(Items from a dataset)
>>>
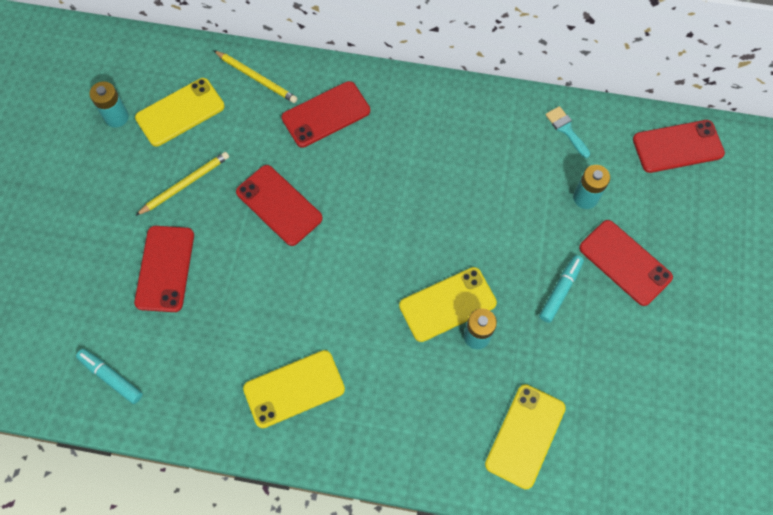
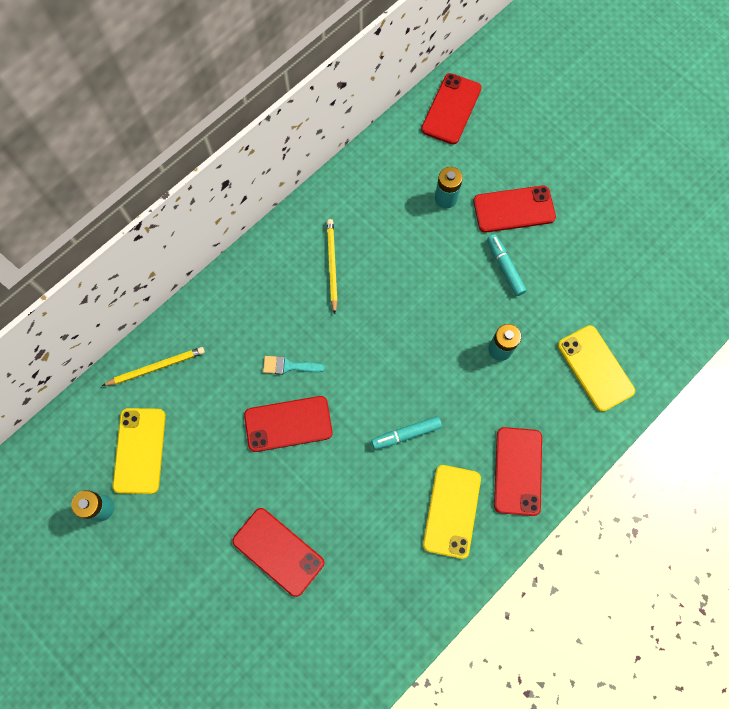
camera: 55 degrees left, 5 degrees up
(111, 377) = (344, 654): turquoise marker -> turquoise marker (406, 434)
(185, 184) = (212, 488): yellow pencil -> yellow pencil (332, 265)
(326, 114) = (234, 334): red phone -> red phone (518, 471)
(447, 304) = (461, 352): yellow phone -> none
(566, 129) = (382, 171): turquoise brush -> turquoise brush (288, 366)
<<<
Work required:
Transcribe all of the data above exactly; no picture belongs in the copy.

Expected output:
camera: 55 degrees left, 5 degrees up
(111, 377) = (344, 654): turquoise marker -> turquoise marker (406, 434)
(185, 184) = (212, 488): yellow pencil -> yellow pencil (332, 265)
(326, 114) = (234, 334): red phone -> red phone (518, 471)
(447, 304) = (461, 352): yellow phone -> none
(566, 129) = (382, 171): turquoise brush -> turquoise brush (288, 366)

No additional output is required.